Quote the entries below from the line with "tan brick A1:B1" through the line with "grey brick D5:E5", both ends included, and only those lines.

SOURCE DATA |
━━━━
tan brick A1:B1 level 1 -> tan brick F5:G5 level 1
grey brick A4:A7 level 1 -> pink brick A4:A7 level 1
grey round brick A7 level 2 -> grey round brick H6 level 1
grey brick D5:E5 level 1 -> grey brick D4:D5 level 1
━━━━
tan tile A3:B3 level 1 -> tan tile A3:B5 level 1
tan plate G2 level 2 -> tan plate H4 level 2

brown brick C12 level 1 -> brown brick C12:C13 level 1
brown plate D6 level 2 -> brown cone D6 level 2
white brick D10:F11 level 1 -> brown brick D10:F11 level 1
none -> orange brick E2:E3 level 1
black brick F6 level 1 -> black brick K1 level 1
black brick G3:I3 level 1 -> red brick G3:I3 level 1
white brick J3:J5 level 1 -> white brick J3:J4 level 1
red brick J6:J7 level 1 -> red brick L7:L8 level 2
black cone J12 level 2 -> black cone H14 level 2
━━━━
SOLUTION |
tan brick A1:B1 level 1 -> tan brick F5:G5 level 1
grey brick A4:A7 level 1 -> pink brick A4:A7 level 1
grey round brick A7 level 2 -> grey round brick H6 level 1
grey brick D5:E5 level 1 -> grey brick D4:D5 level 1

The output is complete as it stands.